*Problem to work on:*
Only the words of the entries are wanted, repeated exactly and without images.

*Material provided:*
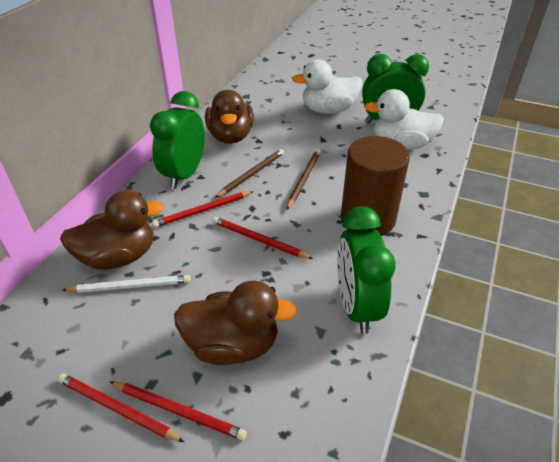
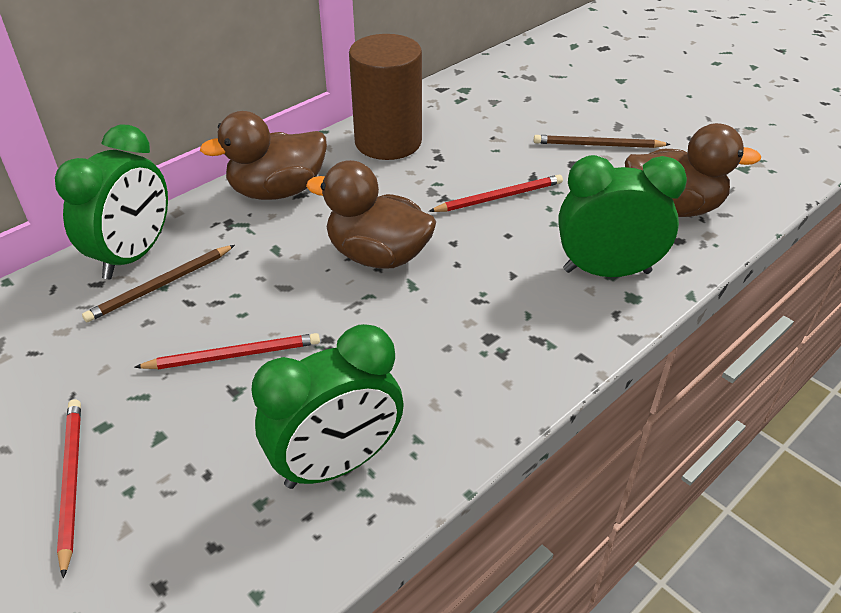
red pencil: 4 -> 3
white duck: 2 -> 0
white pencil: 1 -> 0

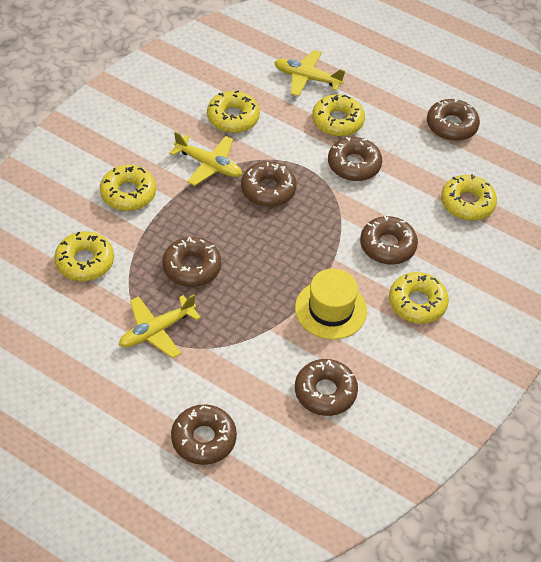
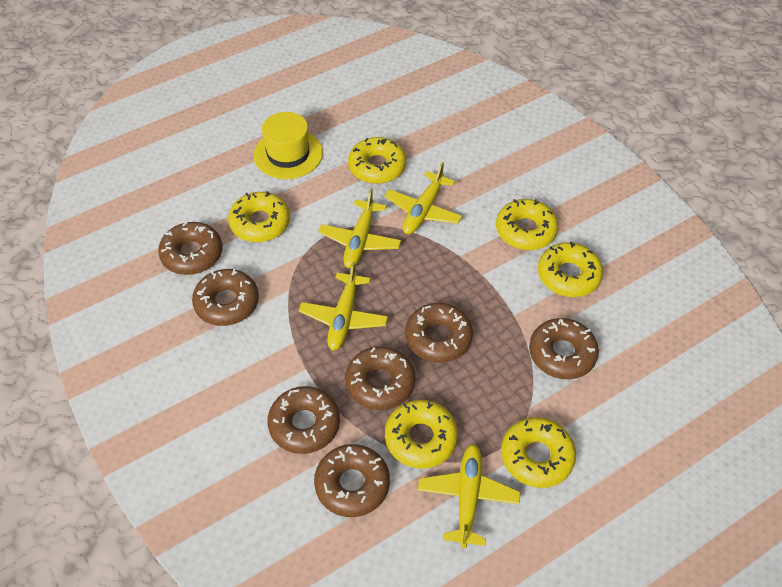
yellow plane: 3 -> 4

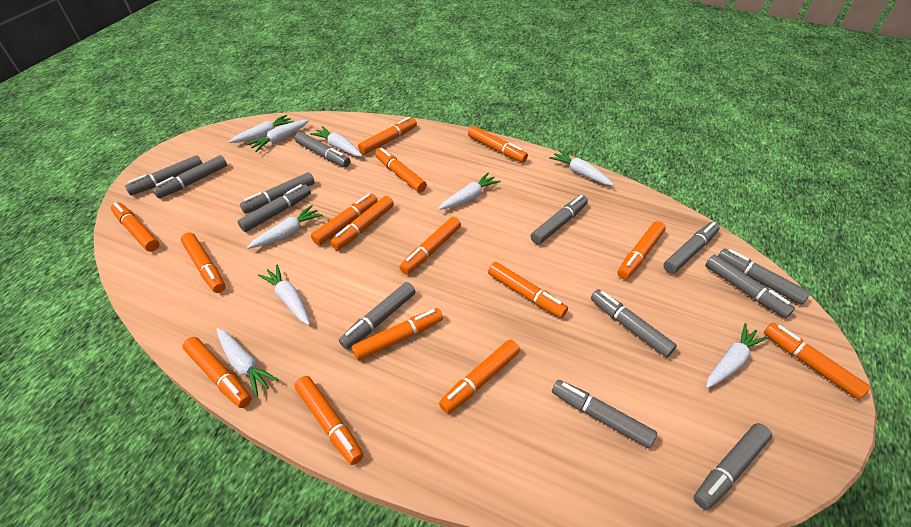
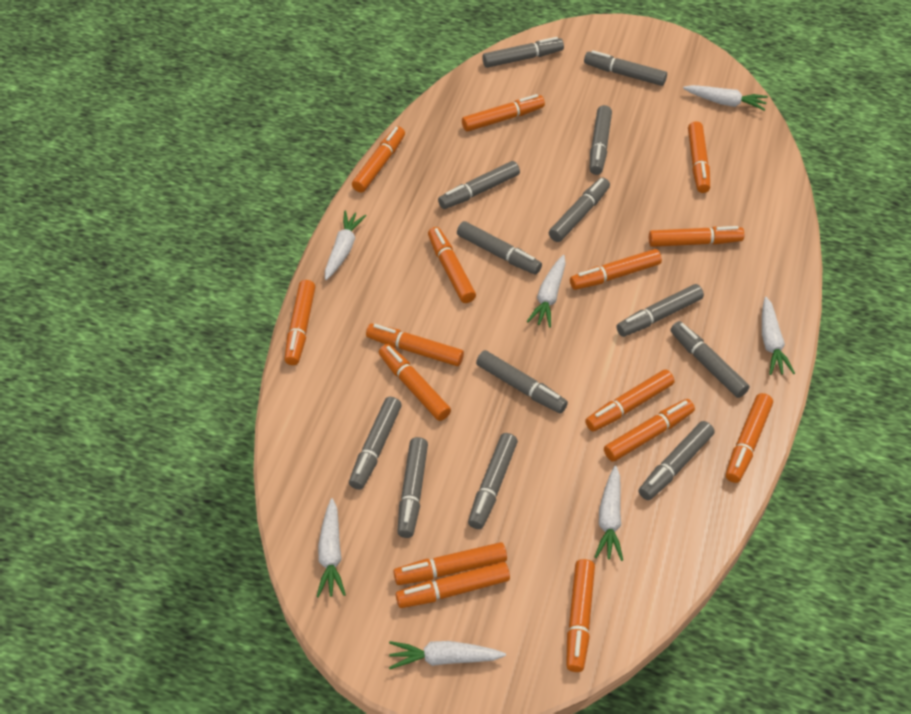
white carrot: 9 -> 7

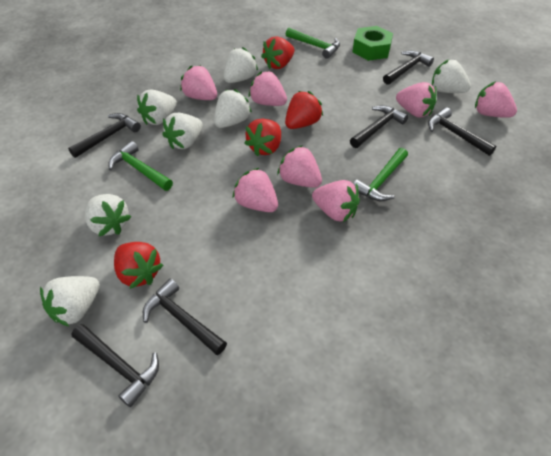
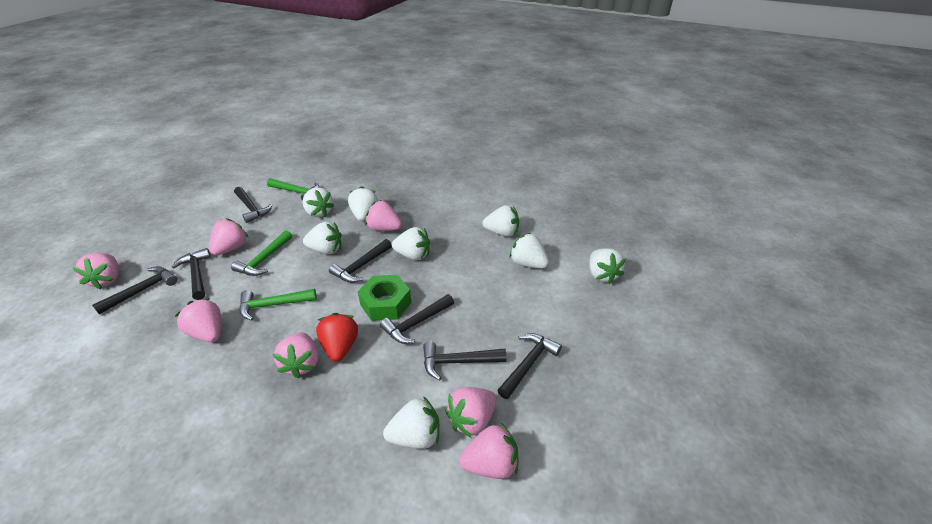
black hammer: 6 -> 7
red strawberry: 4 -> 1
white strawberry: 7 -> 8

*Expected answer:*
red pencil: 4 -> 3
white duck: 2 -> 0
white pencil: 1 -> 0

yellow plane: 3 -> 4

white carrot: 9 -> 7

black hammer: 6 -> 7
red strawberry: 4 -> 1
white strawberry: 7 -> 8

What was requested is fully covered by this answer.